PROBLEM STATEMENT:
From the line containing "camera: 30 degrees left, 0 degrees up" down to the last line of the records below, give every line again without any change.

WORKING DATA:
----
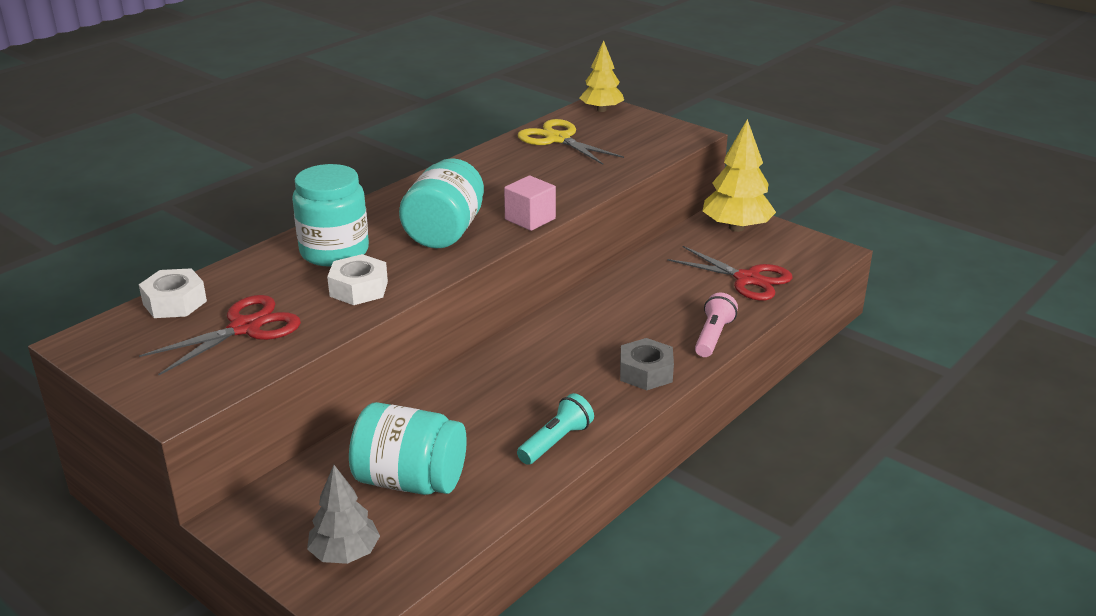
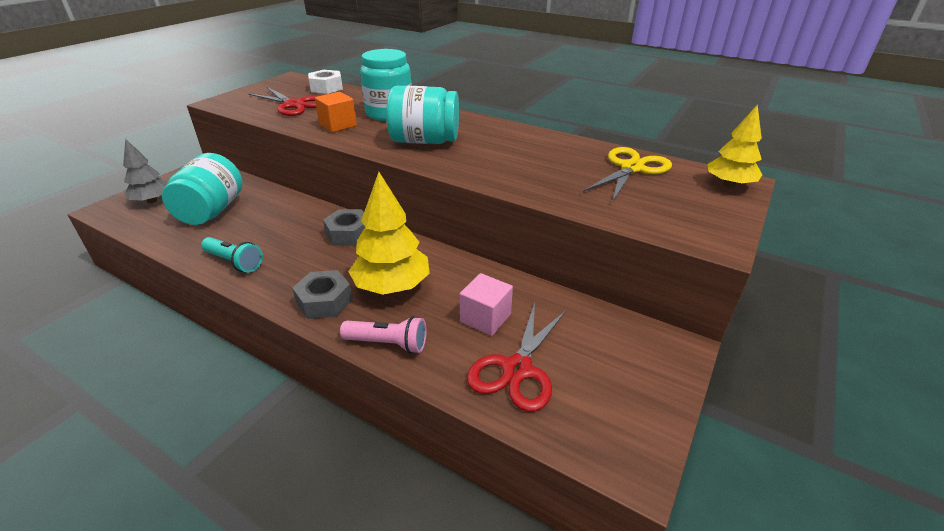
camera: 80 degrees right, 5 degrees up
white nut [327,254,388,305] -> orange cube [315,92,357,132]
pink cube [504,176,556,231] -> pink cube moved to [460,273,513,336]
yellow tree [703,119,776,232] -> yellow tree moved to [348,172,430,295]
none -> grey nut [323,209,365,246]

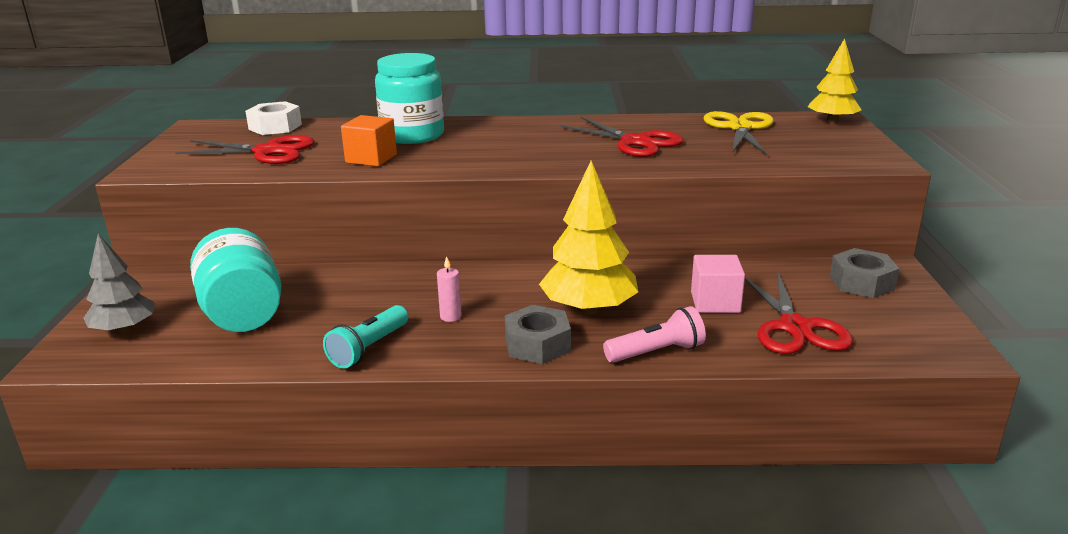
camera: 30 degrees left, 10 degrees down
turquoise flashlight [201,237,263,273] -> turquoise flashlight turned 120 degrees clockwise [323,305,408,369]
grey nut [323,209,365,246] -> grey nut moved to [830,248,900,298]
turquoise jar [386,86,459,144] -> none
none -> pink candle [437,256,462,322]
none -> red scissors [560,117,684,157]

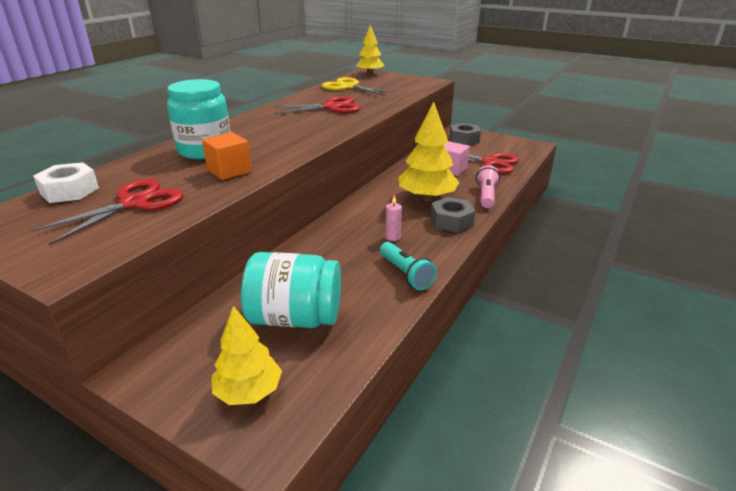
camera: 60 degrees left, 5 degrees up
grey tree [84,234,155,334] -> yellow tree [212,306,282,405]

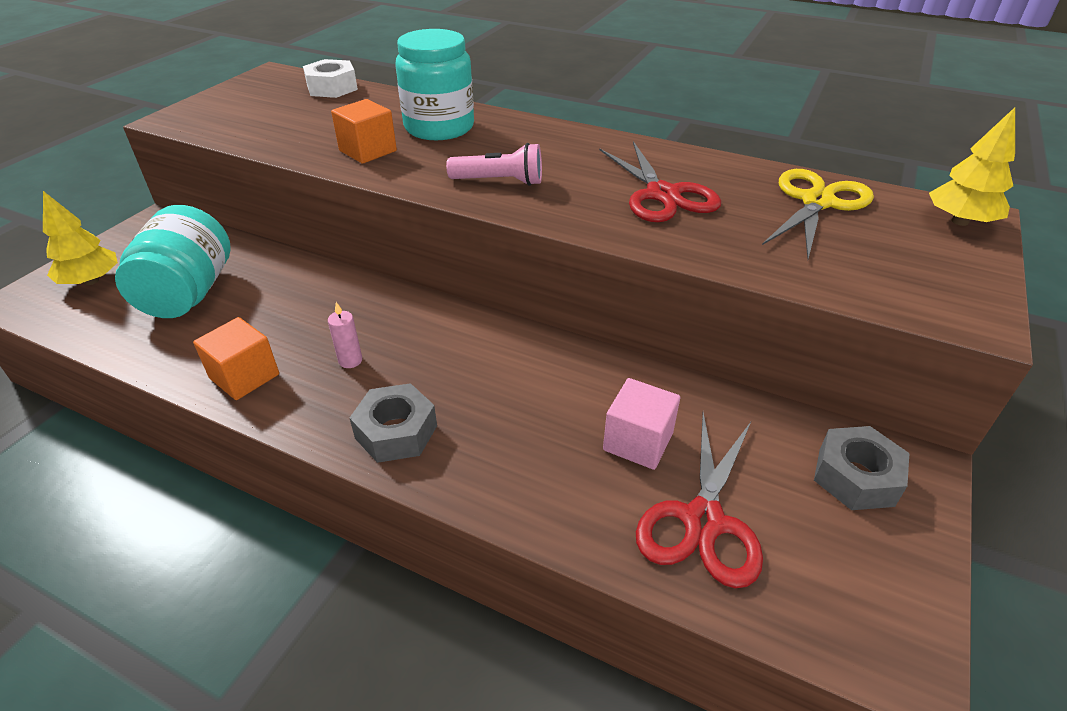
camera: 85 degrees right, 10 degrees up
red scissors [30,179,184,245] -> none
turquoise flashlight [380,242,437,290] -> orange cube [193,317,279,400]
yellow tree [399,102,459,201] -> none
pink flashlight [476,165,500,208] -> pink flashlight moved to [446,143,542,186]

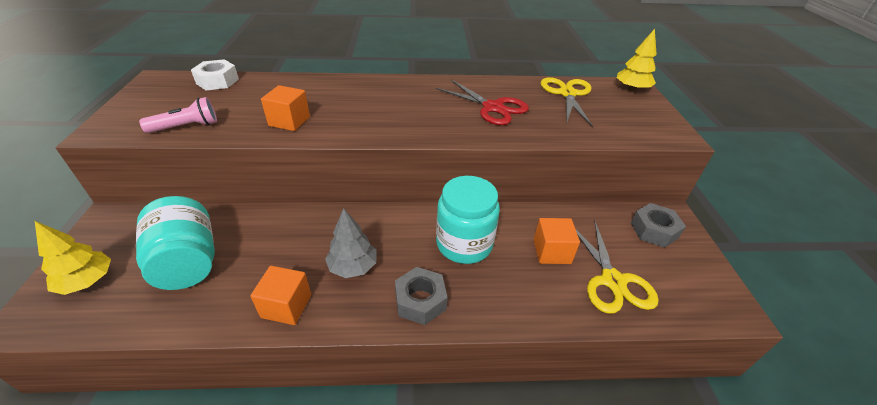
camera: 30 degrees left, 0 degrees up
pink candle [328,302,362,368] -> grey tree [325,208,377,278]
turquoise jar [395,29,474,140] -> turquoise jar moved to [436,176,500,264]
pink flashlight [446,143,542,186] -> pink flashlight moved to [139,97,217,133]
pink cube [603,378,680,470] -> orange cube [534,218,580,264]
red scissors [636,412,763,588] -> yellow scissors [576,220,659,314]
----
EXERCISE SOLUTION:
camera: 30 degrees left, 0 degrees up
pink candle [328,302,362,368] -> grey tree [325,208,377,278]
turquoise jar [395,29,474,140] -> turquoise jar moved to [436,176,500,264]
pink flashlight [446,143,542,186] -> pink flashlight moved to [139,97,217,133]
pink cube [603,378,680,470] -> orange cube [534,218,580,264]
red scissors [636,412,763,588] -> yellow scissors [576,220,659,314]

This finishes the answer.